___ GIVEN DATA

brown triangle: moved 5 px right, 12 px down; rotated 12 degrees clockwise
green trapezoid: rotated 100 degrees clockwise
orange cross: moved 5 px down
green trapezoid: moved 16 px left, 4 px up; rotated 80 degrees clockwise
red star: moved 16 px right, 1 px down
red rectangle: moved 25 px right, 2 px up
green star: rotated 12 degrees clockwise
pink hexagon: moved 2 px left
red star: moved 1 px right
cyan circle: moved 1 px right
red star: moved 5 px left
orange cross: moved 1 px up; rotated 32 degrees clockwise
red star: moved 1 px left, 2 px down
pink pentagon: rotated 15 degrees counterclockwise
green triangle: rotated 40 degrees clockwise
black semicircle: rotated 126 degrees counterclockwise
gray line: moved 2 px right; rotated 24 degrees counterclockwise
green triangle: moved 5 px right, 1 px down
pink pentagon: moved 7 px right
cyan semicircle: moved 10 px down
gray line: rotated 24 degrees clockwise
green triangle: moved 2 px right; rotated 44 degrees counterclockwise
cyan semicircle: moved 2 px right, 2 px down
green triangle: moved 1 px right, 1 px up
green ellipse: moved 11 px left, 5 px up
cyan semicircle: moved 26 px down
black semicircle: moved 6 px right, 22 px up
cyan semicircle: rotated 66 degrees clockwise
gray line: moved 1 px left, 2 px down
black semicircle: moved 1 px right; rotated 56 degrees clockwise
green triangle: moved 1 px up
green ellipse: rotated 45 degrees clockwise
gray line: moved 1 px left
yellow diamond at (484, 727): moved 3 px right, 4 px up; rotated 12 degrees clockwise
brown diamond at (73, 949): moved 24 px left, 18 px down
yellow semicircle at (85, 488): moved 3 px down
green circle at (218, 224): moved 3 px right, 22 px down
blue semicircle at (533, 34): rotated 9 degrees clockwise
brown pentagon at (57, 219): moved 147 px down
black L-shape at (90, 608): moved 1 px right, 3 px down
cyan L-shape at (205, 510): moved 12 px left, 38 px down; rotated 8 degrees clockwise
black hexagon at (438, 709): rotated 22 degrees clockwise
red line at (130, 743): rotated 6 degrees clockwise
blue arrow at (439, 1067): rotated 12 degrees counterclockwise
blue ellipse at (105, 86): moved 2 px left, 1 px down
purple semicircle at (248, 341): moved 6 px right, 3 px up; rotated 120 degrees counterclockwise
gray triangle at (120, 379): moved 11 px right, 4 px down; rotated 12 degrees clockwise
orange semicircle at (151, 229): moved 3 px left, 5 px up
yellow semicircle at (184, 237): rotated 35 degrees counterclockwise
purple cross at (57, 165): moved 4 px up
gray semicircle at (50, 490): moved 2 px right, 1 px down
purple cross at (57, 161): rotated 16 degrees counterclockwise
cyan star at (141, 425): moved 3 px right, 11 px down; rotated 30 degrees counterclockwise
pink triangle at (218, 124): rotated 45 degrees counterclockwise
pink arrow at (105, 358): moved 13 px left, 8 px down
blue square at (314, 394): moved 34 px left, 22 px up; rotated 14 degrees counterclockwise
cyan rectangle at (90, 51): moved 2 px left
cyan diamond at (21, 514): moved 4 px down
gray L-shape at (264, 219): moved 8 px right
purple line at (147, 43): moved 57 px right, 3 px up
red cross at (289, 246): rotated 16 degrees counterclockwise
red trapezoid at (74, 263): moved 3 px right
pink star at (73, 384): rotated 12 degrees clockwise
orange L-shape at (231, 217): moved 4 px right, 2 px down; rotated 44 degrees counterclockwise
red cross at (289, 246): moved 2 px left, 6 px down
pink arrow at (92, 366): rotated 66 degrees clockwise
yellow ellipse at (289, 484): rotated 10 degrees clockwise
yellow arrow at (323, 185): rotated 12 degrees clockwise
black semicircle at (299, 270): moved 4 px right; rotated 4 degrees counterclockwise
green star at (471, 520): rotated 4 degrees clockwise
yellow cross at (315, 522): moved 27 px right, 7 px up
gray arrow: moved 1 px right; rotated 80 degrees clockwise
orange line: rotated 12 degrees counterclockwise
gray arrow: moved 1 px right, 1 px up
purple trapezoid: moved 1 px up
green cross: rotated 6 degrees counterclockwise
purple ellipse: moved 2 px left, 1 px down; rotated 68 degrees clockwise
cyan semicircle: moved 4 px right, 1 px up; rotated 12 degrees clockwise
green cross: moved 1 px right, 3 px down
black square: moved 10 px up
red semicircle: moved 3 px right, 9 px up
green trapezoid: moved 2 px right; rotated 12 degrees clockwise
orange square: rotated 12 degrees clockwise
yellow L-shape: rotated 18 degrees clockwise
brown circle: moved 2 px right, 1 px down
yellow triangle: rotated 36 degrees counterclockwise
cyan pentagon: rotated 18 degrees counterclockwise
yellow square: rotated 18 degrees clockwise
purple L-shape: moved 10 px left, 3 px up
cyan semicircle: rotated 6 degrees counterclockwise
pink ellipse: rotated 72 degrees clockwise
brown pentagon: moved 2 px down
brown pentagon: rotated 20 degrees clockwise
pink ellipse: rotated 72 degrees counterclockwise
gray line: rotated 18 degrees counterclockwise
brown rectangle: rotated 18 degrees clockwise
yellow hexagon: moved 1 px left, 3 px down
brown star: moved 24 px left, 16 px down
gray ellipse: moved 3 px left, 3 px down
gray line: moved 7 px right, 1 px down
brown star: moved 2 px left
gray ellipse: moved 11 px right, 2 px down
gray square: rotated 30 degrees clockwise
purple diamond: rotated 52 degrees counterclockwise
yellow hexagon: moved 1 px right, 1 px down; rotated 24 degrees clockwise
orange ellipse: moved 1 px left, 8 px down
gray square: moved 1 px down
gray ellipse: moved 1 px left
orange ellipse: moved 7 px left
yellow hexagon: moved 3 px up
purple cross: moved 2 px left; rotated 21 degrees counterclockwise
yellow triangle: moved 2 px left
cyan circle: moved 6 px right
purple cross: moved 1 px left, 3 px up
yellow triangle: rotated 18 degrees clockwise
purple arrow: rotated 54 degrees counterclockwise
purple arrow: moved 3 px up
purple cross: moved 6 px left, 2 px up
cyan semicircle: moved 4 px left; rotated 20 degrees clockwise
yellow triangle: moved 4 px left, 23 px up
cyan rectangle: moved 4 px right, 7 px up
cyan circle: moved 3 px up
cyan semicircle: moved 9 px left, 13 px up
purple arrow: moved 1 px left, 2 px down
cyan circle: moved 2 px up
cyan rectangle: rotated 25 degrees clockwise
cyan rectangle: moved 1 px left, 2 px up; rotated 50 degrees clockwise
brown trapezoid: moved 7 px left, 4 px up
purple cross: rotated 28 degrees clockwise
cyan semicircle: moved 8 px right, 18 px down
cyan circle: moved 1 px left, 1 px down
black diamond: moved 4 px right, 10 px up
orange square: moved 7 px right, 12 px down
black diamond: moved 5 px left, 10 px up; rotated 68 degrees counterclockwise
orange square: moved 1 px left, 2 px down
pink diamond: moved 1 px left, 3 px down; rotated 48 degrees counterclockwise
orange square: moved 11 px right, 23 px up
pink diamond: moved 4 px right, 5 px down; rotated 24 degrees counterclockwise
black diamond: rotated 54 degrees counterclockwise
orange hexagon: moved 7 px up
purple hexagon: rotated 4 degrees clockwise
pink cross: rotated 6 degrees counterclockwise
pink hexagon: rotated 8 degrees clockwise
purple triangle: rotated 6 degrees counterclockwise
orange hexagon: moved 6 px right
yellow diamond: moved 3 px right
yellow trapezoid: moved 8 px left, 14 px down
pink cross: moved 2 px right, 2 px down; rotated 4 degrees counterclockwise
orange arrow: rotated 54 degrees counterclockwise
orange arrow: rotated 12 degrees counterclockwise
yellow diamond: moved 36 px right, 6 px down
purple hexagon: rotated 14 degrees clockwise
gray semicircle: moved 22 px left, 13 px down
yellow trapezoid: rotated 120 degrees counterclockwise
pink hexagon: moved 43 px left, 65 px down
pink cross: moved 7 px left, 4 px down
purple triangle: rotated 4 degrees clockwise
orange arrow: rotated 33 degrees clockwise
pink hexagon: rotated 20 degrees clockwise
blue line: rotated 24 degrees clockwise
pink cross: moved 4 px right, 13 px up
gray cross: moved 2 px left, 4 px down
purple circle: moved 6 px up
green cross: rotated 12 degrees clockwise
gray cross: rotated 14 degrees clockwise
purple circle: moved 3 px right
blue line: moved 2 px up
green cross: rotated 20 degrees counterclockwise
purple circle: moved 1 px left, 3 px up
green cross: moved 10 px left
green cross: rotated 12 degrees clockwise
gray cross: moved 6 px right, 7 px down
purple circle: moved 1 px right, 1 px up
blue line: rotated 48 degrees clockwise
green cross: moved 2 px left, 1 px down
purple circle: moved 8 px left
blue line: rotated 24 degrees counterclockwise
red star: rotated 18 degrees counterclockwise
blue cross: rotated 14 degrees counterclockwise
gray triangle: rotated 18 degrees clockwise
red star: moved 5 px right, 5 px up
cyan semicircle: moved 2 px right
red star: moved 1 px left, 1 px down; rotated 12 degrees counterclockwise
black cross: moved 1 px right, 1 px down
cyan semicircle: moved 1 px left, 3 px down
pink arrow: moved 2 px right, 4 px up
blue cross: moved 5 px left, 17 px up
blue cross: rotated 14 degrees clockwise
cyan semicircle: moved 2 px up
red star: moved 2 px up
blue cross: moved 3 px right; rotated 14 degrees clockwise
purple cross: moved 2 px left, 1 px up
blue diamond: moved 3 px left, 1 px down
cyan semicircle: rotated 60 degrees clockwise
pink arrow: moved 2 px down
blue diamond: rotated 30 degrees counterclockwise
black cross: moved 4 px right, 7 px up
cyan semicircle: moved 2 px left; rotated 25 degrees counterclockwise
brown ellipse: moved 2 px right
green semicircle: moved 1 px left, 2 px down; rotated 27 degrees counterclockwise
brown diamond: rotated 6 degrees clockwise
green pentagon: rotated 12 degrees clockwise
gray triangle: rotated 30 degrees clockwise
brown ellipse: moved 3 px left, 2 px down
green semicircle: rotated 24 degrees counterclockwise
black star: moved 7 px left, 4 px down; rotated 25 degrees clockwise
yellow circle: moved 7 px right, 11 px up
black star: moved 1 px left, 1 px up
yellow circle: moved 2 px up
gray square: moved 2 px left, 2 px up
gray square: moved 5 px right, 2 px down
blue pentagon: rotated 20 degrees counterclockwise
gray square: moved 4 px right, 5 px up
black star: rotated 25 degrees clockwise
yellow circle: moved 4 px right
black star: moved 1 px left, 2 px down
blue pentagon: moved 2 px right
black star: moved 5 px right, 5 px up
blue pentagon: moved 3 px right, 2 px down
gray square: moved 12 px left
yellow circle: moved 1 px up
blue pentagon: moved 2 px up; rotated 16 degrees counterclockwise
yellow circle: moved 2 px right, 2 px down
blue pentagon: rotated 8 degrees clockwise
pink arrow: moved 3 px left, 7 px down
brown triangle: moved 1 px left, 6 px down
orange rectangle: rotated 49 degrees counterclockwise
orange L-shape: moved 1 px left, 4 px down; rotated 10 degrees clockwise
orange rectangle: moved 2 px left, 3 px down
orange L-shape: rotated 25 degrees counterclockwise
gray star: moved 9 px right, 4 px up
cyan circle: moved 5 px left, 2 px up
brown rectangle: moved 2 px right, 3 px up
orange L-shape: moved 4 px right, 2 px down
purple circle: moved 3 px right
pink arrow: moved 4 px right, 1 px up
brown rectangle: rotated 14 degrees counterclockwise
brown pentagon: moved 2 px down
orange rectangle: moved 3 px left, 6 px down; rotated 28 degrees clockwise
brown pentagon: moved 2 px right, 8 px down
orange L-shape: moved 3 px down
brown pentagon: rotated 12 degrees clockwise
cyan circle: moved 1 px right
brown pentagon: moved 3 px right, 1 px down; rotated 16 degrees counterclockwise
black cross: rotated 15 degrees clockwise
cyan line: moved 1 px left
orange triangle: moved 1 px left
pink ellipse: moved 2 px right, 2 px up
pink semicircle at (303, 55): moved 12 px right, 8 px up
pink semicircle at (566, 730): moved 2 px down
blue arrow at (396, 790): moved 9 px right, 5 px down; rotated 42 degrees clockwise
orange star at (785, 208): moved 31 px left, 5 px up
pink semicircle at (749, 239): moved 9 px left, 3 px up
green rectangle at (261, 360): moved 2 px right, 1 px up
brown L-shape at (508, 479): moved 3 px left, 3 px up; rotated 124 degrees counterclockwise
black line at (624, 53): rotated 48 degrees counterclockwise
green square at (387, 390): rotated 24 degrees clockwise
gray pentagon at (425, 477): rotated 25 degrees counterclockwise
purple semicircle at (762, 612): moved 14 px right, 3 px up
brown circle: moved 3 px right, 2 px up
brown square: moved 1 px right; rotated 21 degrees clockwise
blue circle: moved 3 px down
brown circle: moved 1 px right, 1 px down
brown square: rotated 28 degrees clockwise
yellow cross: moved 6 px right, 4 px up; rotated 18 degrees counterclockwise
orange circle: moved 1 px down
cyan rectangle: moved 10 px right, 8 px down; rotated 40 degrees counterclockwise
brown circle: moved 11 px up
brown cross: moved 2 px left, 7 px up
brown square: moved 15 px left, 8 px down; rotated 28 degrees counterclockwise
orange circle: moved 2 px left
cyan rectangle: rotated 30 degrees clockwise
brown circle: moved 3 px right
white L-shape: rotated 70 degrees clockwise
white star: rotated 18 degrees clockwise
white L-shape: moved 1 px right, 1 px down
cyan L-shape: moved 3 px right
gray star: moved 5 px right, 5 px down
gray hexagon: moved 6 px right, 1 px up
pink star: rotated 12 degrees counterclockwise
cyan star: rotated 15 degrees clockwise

______

*REQUIREMENTS*. Please gather every row above that contains the word "trapezoid" and copy each of those rows in full.

*WRITTEN ANSWER*.
green trapezoid: rotated 100 degrees clockwise
green trapezoid: moved 16 px left, 4 px up; rotated 80 degrees clockwise
red trapezoid at (74, 263): moved 3 px right
purple trapezoid: moved 1 px up
green trapezoid: moved 2 px right; rotated 12 degrees clockwise
brown trapezoid: moved 7 px left, 4 px up
yellow trapezoid: moved 8 px left, 14 px down
yellow trapezoid: rotated 120 degrees counterclockwise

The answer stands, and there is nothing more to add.